- _WHAT YOU SHOULD DO_
Lines from the top of the entries through the line that has "exchanged: turquoise_ring 430, 361" must be duplicated exactly, and no others.

- _DATA SECTION_
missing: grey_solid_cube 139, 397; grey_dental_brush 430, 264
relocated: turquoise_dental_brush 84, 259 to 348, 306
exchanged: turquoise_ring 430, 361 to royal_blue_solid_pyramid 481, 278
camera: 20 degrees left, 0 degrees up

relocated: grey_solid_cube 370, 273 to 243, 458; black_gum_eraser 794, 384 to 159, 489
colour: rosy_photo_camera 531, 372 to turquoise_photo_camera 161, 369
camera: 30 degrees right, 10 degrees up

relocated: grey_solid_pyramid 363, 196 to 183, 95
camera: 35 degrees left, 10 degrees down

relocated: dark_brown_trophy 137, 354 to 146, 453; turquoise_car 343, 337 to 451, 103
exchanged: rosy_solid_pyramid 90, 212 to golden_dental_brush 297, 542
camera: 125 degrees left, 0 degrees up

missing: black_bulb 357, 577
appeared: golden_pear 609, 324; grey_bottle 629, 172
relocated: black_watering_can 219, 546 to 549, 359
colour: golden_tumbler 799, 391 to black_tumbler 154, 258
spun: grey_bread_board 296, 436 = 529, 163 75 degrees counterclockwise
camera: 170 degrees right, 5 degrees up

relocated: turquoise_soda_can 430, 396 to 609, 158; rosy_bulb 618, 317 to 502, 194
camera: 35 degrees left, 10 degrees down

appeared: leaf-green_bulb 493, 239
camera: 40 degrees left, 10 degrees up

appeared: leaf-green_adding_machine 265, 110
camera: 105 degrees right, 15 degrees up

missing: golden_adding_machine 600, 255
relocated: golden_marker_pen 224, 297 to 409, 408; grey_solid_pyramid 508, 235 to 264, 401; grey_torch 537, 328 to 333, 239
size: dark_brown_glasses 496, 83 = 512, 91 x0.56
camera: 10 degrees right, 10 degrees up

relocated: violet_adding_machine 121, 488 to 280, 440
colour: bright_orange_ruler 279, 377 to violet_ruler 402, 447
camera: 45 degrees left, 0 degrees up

- _RESULT_
missing: grey_solid_cube 139, 397; grey_dental_brush 430, 264
relocated: turquoise_dental_brush 84, 259 to 348, 306
exchanged: turquoise_ring 430, 361 to royal_blue_solid_pyramid 481, 278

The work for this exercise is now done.